Task to complete —
Give back the full listing that follows exactly as it reads.

Input data —
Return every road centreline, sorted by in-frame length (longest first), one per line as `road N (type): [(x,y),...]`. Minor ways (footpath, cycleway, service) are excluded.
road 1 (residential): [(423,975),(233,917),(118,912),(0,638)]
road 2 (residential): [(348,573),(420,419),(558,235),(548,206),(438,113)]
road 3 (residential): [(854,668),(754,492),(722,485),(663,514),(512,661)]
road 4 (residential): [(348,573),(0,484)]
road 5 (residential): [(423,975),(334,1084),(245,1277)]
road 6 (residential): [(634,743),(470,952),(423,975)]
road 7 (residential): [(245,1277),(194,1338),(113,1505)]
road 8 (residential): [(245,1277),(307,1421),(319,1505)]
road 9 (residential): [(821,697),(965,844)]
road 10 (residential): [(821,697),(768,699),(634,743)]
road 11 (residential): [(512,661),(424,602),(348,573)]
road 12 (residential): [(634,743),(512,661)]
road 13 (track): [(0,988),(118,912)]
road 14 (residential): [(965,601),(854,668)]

Result —
Return every road centreline, sorted by in-frame length (longest first), one per line as `road N (type): [(x,y),...]`. Minor ways (footpath, cycleway, service) are excluded.
road 1 (residential): [(423,975),(233,917),(118,912),(0,638)]
road 2 (residential): [(348,573),(420,419),(558,235),(548,206),(438,113)]
road 3 (residential): [(854,668),(754,492),(722,485),(663,514),(512,661)]
road 4 (residential): [(348,573),(0,484)]
road 5 (residential): [(423,975),(334,1084),(245,1277)]
road 6 (residential): [(634,743),(470,952),(423,975)]
road 7 (residential): [(245,1277),(194,1338),(113,1505)]
road 8 (residential): [(245,1277),(307,1421),(319,1505)]
road 9 (residential): [(821,697),(965,844)]
road 10 (residential): [(821,697),(768,699),(634,743)]
road 11 (residential): [(512,661),(424,602),(348,573)]
road 12 (residential): [(634,743),(512,661)]
road 13 (track): [(0,988),(118,912)]
road 14 (residential): [(965,601),(854,668)]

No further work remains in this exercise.